[Word and element pointing lines]
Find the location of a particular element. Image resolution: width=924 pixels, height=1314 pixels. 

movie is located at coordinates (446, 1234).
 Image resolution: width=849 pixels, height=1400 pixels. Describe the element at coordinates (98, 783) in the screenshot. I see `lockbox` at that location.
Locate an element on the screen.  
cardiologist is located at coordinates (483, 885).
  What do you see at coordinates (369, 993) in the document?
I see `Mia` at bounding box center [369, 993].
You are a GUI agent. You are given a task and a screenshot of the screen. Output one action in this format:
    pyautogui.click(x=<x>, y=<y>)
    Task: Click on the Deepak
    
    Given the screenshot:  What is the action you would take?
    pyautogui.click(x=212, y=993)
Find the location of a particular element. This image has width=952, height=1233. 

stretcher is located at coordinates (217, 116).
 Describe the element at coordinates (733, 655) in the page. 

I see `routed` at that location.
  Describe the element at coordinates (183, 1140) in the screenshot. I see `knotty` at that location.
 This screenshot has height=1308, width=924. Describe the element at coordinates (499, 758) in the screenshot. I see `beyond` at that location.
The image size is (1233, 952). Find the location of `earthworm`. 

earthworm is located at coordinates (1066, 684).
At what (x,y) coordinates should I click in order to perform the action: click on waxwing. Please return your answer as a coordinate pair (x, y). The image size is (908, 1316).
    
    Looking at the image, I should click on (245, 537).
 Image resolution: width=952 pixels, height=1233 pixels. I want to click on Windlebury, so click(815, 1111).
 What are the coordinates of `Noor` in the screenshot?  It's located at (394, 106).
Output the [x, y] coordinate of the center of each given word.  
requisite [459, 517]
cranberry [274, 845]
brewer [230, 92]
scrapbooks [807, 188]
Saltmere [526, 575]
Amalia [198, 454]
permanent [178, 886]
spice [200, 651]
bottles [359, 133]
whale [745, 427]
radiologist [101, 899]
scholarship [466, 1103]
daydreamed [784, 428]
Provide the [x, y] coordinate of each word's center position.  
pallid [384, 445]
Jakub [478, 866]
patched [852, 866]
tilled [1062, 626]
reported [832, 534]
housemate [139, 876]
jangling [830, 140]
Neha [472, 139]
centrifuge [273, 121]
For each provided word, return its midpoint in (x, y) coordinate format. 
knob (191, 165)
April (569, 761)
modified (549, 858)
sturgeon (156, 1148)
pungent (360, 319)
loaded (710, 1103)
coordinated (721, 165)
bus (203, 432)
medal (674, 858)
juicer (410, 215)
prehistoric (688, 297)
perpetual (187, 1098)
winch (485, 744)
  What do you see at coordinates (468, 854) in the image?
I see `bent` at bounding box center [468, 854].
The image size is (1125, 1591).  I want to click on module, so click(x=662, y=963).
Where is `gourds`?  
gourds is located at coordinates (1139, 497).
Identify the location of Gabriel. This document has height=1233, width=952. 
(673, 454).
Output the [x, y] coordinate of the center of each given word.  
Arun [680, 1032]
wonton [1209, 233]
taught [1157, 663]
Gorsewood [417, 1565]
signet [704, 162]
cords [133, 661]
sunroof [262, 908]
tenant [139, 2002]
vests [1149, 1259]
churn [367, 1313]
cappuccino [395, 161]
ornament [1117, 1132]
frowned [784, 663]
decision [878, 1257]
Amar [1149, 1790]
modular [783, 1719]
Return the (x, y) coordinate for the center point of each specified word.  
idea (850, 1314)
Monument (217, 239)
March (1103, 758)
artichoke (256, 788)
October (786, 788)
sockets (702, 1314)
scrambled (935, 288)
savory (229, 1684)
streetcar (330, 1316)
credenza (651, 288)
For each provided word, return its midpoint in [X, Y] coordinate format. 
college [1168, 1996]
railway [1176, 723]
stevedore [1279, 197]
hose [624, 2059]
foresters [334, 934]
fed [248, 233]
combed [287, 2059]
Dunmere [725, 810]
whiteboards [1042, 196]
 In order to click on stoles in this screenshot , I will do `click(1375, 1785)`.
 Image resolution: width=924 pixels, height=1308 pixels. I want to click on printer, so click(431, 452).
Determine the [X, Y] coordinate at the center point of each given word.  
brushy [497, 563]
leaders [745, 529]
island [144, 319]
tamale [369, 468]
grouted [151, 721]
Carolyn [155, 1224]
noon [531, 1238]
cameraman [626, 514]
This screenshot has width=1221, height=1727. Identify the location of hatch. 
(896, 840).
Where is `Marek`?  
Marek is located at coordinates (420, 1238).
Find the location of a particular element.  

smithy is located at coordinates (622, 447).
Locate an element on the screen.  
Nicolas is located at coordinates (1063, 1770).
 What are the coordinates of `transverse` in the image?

» Problem to solve
Repeat all of the lines above word for word.

» Response for this exercise
Find the location of a particular element. Image resolution: width=924 pixels, height=1314 pixels. 

movie is located at coordinates (446, 1234).
 Image resolution: width=849 pixels, height=1400 pixels. Describe the element at coordinates (98, 783) in the screenshot. I see `lockbox` at that location.
Locate an element on the screen.  
cardiologist is located at coordinates (483, 885).
  What do you see at coordinates (369, 993) in the document?
I see `Mia` at bounding box center [369, 993].
You are a GUI agent. You are given a task and a screenshot of the screen. Output one action in this format:
    pyautogui.click(x=<x>, y=<y>)
    Task: Click on the Deepak
    
    Given the screenshot:  What is the action you would take?
    pyautogui.click(x=212, y=993)
Find the location of a particular element. This image has width=952, height=1233. 

stretcher is located at coordinates (217, 116).
 Describe the element at coordinates (733, 655) in the page. 

I see `routed` at that location.
  Describe the element at coordinates (183, 1140) in the screenshot. I see `knotty` at that location.
 This screenshot has height=1308, width=924. Describe the element at coordinates (499, 758) in the screenshot. I see `beyond` at that location.
The image size is (1233, 952). Find the location of `earthworm`. 

earthworm is located at coordinates (1066, 684).
At what (x,y) coordinates should I click in order to perform the action: click on waxwing. Please return your answer as a coordinate pair (x, y). The image size is (908, 1316).
    
    Looking at the image, I should click on (245, 537).
 Image resolution: width=952 pixels, height=1233 pixels. I want to click on Windlebury, so click(815, 1111).
 What are the coordinates of `Noor` in the screenshot?  It's located at (394, 106).
Output the [x, y] coordinate of the center of each given word.  
requisite [459, 517]
cranberry [274, 845]
brewer [230, 92]
scrapbooks [807, 188]
Saltmere [526, 575]
Amalia [198, 454]
permanent [178, 886]
spice [200, 651]
bottles [359, 133]
whale [745, 427]
radiologist [101, 899]
scholarship [466, 1103]
daydreamed [784, 428]
Provide the [x, y] coordinate of each word's center position.  
pallid [384, 445]
Jakub [478, 866]
patched [852, 866]
tilled [1062, 626]
reported [832, 534]
housemate [139, 876]
jangling [830, 140]
Neha [472, 139]
centrifuge [273, 121]
For each provided word, return its midpoint in (x, y) coordinate format. 
knob (191, 165)
April (569, 761)
modified (549, 858)
sturgeon (156, 1148)
pungent (360, 319)
loaded (710, 1103)
coordinated (721, 165)
bus (203, 432)
medal (674, 858)
juicer (410, 215)
prehistoric (688, 297)
perpetual (187, 1098)
winch (485, 744)
  What do you see at coordinates (468, 854) in the image?
I see `bent` at bounding box center [468, 854].
The image size is (1125, 1591).  I want to click on module, so click(x=662, y=963).
Where is `gourds`?  
gourds is located at coordinates (1139, 497).
Identify the location of Gabriel. This document has height=1233, width=952. 
(673, 454).
Output the [x, y] coordinate of the center of each given word.  
Arun [680, 1032]
wonton [1209, 233]
taught [1157, 663]
Gorsewood [417, 1565]
signet [704, 162]
cords [133, 661]
sunroof [262, 908]
tenant [139, 2002]
vests [1149, 1259]
churn [367, 1313]
cappuccino [395, 161]
ornament [1117, 1132]
frowned [784, 663]
decision [878, 1257]
Amar [1149, 1790]
modular [783, 1719]
Return the (x, y) coordinate for the center point of each specified word.  
idea (850, 1314)
Monument (217, 239)
March (1103, 758)
artichoke (256, 788)
October (786, 788)
sockets (702, 1314)
scrambled (935, 288)
savory (229, 1684)
streetcar (330, 1316)
credenza (651, 288)
For each provided word, return its midpoint in [X, Y] coordinate format. 
college [1168, 1996]
railway [1176, 723]
stevedore [1279, 197]
hose [624, 2059]
foresters [334, 934]
fed [248, 233]
combed [287, 2059]
Dunmere [725, 810]
whiteboards [1042, 196]
 In order to click on stoles in this screenshot , I will do `click(1375, 1785)`.
 Image resolution: width=924 pixels, height=1308 pixels. I want to click on printer, so click(431, 452).
Determine the [X, Y] coordinate at the center point of each given word.  
brushy [497, 563]
leaders [745, 529]
island [144, 319]
tamale [369, 468]
grouted [151, 721]
Carolyn [155, 1224]
noon [531, 1238]
cameraman [626, 514]
This screenshot has width=1221, height=1727. Identify the location of hatch. 
(896, 840).
Where is `Marek`?  
Marek is located at coordinates (420, 1238).
Find the location of a particular element.  

smithy is located at coordinates (622, 447).
Locate an element on the screen.  
Nicolas is located at coordinates (1063, 1770).
 What are the coordinates of `transverse` in the image?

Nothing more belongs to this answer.